## EXERCISE DESCRIPTION
Transcribe the items word for word, from the very first line through the line holding "The point [124,525] is behind.", including that line.

— start of EXTRACTED DATA —

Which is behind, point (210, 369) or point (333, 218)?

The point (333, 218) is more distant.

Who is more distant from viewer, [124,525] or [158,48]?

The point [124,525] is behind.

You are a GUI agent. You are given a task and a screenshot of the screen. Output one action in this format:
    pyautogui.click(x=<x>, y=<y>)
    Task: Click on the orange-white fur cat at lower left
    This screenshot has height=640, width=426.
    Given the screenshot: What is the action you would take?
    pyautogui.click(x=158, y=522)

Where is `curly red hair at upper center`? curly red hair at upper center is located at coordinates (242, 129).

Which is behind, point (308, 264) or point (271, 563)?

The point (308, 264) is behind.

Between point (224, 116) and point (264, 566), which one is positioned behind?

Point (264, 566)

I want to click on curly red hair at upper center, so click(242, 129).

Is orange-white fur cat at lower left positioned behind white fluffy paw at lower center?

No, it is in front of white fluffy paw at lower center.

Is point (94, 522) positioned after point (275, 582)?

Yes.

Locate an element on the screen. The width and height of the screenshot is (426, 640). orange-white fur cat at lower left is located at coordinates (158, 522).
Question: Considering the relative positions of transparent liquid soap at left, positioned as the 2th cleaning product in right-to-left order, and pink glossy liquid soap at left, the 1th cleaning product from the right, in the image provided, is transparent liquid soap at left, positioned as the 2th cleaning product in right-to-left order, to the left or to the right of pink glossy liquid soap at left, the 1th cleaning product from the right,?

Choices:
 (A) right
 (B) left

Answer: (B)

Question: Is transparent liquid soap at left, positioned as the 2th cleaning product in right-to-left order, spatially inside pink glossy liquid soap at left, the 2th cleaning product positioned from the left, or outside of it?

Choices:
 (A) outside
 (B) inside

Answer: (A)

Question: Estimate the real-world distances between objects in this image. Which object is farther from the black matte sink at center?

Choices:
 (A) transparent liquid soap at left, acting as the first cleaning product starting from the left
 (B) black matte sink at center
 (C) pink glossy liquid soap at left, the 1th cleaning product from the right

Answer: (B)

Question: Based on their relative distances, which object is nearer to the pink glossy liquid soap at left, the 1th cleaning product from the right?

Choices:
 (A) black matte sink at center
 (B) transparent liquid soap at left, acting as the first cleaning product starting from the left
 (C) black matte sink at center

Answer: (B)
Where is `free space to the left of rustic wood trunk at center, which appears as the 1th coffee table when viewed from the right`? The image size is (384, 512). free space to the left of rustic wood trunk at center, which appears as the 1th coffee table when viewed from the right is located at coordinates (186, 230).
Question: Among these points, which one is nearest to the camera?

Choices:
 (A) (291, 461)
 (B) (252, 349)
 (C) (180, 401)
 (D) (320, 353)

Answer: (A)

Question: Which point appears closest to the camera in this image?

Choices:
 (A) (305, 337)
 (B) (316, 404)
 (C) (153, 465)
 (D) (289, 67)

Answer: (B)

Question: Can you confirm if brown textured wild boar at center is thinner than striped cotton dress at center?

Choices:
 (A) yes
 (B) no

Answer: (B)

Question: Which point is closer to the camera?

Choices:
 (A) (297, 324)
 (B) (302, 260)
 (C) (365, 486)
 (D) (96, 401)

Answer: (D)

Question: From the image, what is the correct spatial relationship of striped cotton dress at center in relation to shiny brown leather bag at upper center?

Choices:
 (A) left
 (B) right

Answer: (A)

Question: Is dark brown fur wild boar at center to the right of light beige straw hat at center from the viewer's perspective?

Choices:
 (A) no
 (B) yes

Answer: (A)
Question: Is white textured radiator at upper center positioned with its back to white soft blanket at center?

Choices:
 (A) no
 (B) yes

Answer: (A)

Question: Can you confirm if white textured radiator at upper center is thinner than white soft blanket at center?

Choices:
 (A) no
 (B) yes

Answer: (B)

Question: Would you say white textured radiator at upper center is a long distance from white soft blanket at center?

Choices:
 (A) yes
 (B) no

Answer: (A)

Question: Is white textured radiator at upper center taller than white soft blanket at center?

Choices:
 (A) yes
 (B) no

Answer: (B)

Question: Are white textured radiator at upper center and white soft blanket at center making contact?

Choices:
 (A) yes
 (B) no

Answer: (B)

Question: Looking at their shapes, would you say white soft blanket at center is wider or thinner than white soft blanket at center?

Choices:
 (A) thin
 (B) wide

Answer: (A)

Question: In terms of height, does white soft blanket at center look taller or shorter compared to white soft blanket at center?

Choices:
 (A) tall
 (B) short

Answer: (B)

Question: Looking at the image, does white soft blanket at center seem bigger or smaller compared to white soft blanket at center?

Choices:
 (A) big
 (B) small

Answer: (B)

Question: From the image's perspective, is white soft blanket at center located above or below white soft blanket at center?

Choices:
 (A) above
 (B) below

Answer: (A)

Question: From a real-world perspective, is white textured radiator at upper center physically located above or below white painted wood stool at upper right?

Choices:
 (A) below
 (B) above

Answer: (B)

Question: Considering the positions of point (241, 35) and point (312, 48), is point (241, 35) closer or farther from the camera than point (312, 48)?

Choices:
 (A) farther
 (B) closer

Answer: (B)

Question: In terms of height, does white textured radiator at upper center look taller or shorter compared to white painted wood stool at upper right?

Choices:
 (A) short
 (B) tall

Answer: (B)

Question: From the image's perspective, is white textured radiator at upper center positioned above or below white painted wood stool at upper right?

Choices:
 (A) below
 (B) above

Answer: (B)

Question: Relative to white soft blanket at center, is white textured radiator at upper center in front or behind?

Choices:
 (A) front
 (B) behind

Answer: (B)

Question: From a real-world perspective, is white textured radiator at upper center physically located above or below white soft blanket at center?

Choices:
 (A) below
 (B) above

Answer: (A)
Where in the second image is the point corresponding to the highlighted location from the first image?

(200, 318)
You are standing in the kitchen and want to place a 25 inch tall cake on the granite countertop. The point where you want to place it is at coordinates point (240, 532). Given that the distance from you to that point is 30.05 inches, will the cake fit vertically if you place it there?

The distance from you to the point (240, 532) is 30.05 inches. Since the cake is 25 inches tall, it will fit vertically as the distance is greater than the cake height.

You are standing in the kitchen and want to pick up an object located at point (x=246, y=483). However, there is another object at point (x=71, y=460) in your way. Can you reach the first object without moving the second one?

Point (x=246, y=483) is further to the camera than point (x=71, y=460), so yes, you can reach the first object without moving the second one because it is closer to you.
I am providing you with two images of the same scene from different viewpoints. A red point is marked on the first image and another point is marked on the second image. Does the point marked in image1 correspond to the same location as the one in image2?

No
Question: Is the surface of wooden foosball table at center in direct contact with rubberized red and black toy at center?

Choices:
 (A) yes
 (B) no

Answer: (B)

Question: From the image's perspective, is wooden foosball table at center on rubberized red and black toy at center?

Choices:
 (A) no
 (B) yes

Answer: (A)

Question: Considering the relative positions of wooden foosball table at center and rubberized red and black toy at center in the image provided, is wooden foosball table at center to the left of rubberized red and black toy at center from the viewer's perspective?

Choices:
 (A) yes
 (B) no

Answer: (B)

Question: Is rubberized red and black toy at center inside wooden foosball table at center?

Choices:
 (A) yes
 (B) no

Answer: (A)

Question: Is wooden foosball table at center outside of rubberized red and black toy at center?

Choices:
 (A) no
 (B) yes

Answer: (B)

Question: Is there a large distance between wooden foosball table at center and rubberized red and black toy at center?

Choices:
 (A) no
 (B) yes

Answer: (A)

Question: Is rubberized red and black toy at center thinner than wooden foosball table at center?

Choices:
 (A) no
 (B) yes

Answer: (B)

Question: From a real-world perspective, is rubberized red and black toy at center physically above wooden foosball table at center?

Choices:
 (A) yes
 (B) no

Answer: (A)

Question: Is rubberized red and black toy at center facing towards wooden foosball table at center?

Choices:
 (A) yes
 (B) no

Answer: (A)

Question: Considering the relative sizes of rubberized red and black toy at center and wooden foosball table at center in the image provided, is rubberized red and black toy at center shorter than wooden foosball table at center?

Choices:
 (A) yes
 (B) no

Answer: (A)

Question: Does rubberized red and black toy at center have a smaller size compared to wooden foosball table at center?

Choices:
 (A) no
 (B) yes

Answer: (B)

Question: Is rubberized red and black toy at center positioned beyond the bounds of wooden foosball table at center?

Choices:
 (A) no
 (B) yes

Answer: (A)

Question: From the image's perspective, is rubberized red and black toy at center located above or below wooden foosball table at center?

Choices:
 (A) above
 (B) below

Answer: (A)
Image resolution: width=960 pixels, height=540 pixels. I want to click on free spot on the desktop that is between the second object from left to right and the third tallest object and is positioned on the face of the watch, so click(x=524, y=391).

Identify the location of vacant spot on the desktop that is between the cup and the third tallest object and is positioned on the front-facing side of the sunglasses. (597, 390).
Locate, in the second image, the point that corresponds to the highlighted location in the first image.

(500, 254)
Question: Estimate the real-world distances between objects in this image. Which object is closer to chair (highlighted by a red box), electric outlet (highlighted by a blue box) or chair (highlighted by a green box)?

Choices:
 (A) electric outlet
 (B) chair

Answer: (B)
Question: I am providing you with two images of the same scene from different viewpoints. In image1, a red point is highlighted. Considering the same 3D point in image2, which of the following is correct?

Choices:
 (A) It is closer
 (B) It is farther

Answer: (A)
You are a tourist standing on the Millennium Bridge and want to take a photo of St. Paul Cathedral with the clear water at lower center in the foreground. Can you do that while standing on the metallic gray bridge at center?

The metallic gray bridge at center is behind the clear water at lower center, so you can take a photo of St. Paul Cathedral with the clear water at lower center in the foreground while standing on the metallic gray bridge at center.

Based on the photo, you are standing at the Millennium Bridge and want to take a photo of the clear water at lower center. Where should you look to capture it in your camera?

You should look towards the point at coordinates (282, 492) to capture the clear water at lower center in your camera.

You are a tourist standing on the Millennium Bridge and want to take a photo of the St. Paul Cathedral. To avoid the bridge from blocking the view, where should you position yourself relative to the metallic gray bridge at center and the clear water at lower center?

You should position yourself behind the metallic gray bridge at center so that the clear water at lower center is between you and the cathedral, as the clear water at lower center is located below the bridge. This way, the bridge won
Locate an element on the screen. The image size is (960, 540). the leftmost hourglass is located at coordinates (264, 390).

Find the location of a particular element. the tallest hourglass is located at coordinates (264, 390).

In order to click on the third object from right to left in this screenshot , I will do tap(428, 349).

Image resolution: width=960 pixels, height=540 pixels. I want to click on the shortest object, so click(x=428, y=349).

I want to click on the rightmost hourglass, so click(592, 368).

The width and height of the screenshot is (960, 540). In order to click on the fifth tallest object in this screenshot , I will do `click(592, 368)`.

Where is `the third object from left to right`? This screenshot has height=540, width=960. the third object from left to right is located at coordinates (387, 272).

— end of EXTRACTED DATA —

## THE OUTPUT
Which is behind, point (210, 369) or point (333, 218)?

The point (333, 218) is more distant.

Who is more distant from viewer, [124,525] or [158,48]?

The point [124,525] is behind.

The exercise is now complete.